GIVEN ENTRIES:
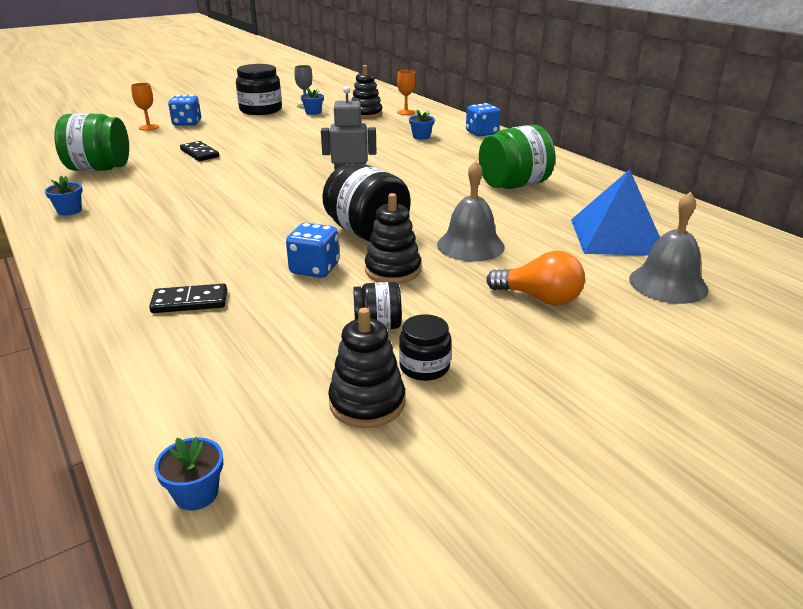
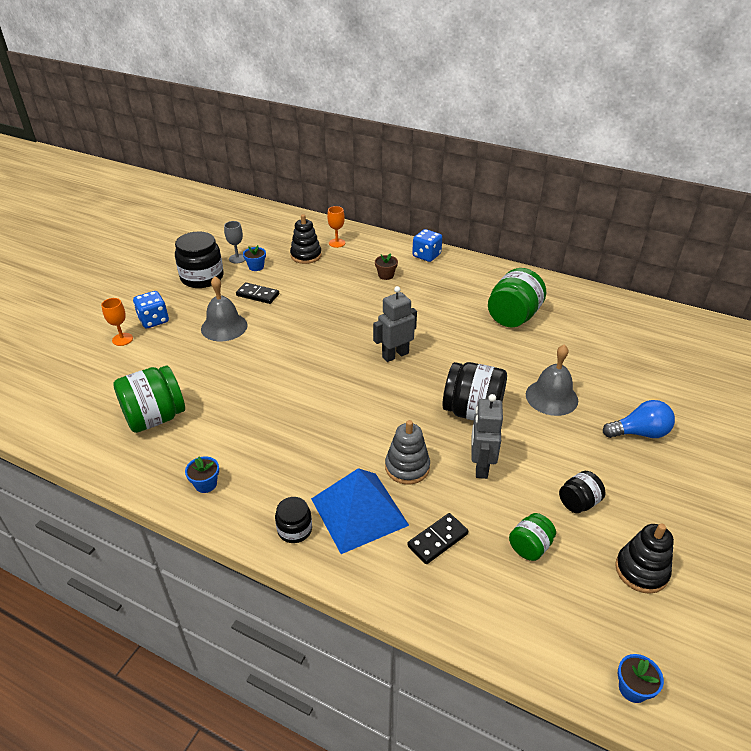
camera: 30 degrees left, 10 degrees up
black domino [180,141,219,161] -> black domino moved to [236,282,279,304]
blue dice [286,223,339,278] -> grey robot [472,394,503,479]
black stacking toy [365,193,421,283] -> none
black jar [399,314,451,381] -> black jar moved to [275,497,312,543]
blue flower pot [409,110,435,140] -> brown flower pot [375,254,398,280]
orange light bulb [486,251,585,306] -> blue light bulb [603,400,675,438]
blue pyramid [571,169,660,256] -> blue pyramid moved to [311,468,409,554]
grey bell [629,192,708,304] -> grey bell moved to [201,276,248,341]
none -> grey stacking toy [385,420,430,484]
none -> green jar [509,513,556,561]

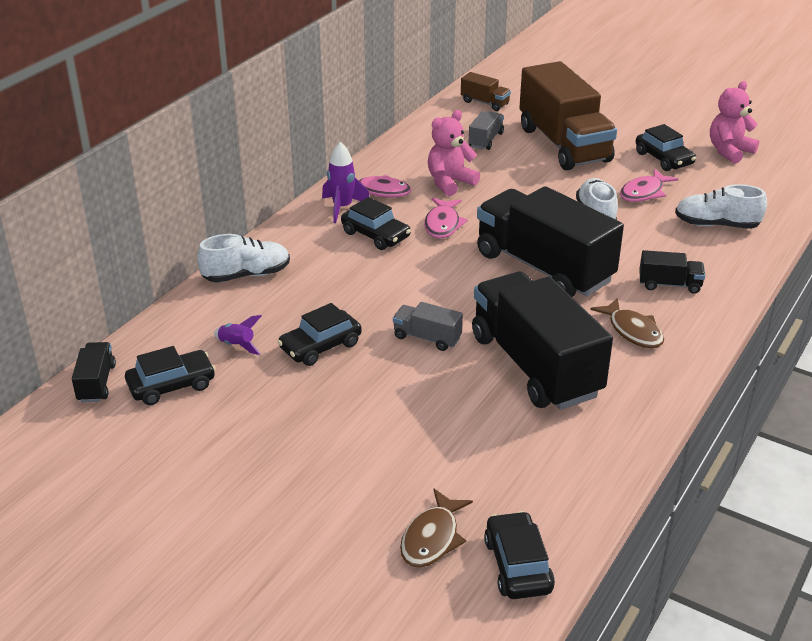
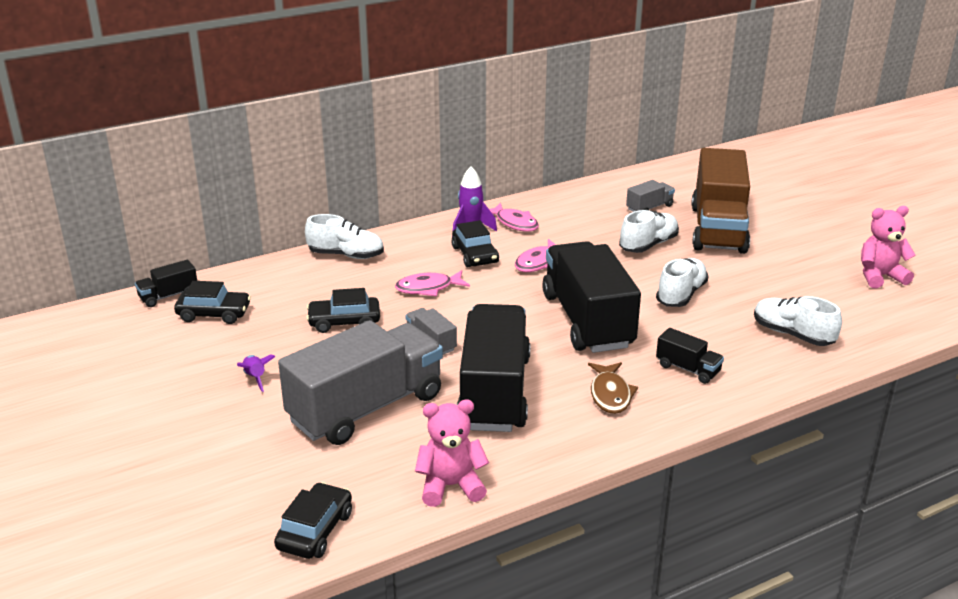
camera: 30 degrees right, 5 degrees down
black truck [72,342,116,402] -> black truck turned 150 degrees counterclockwise [135,260,197,307]
purple rocket [214,315,261,355] -> purple rocket moved to [237,354,275,392]
brown fish [400,489,473,568] -> none
pink teddy bear [428,110,480,196] -> pink teddy bear moved to [415,400,489,507]
brown truck [461,72,511,111] -> none
pink fish [620,169,678,202] -> pink fish moved to [395,270,470,296]
black car [636,124,696,171] -> none
none -> grey truck [278,320,443,445]
none -> white shoe [619,210,679,253]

PROBLEM DETAILS:
Take the lines from the first line of the entries through the line with "brown fish [400,489,473,568] -> none", inclusive, and give them again exactly, minus any pictures.

RESPONSE AREA:
camera: 30 degrees left, 10 degrees up
black domino [180,141,219,161] -> black domino moved to [236,282,279,304]
blue dice [286,223,339,278] -> grey robot [472,394,503,479]
black stacking toy [365,193,421,283] -> none
black jar [399,314,451,381] -> black jar moved to [275,497,312,543]
blue flower pot [409,110,435,140] -> brown flower pot [375,254,398,280]
orange light bulb [486,251,585,306] -> blue light bulb [603,400,675,438]
blue pyramid [571,169,660,256] -> blue pyramid moved to [311,468,409,554]
grey bell [629,192,708,304] -> grey bell moved to [201,276,248,341]
none -> grey stacking toy [385,420,430,484]
none -> green jar [509,513,556,561]

camera: 30 degrees right, 5 degrees down
black truck [72,342,116,402] -> black truck turned 150 degrees counterclockwise [135,260,197,307]
purple rocket [214,315,261,355] -> purple rocket moved to [237,354,275,392]
brown fish [400,489,473,568] -> none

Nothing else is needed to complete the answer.